_AIM OF THE EXERCISE_. When the line containing "orange cross: (77, 148)" is found in the data below, copy it and each line after it through the line containing "cyan circle: (198, 432) -> (127, 376), moved", exactly and with no others.

_EXTRACTED ENTRIES_.
────────
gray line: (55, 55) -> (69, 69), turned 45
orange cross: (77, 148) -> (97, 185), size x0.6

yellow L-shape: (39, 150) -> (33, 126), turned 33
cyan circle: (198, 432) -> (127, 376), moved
────────
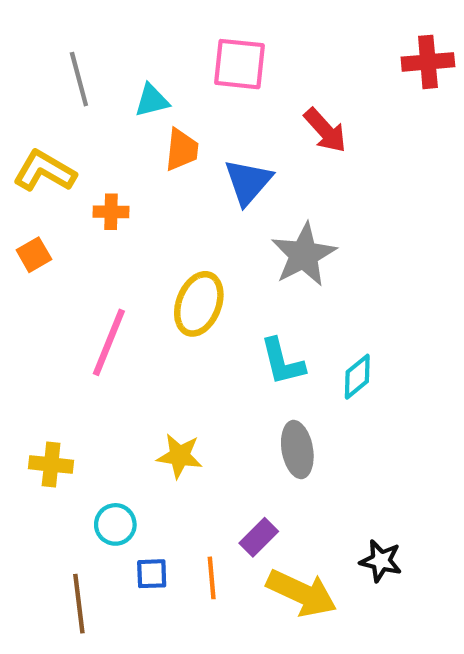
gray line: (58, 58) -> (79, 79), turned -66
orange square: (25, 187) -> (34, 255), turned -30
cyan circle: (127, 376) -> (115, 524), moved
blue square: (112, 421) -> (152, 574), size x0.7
────────
_ANSWER BOX_.
orange cross: (77, 148) -> (97, 185), size x0.6

yellow L-shape: (39, 150) -> (33, 126), turned 33
cyan circle: (198, 432) -> (127, 376), moved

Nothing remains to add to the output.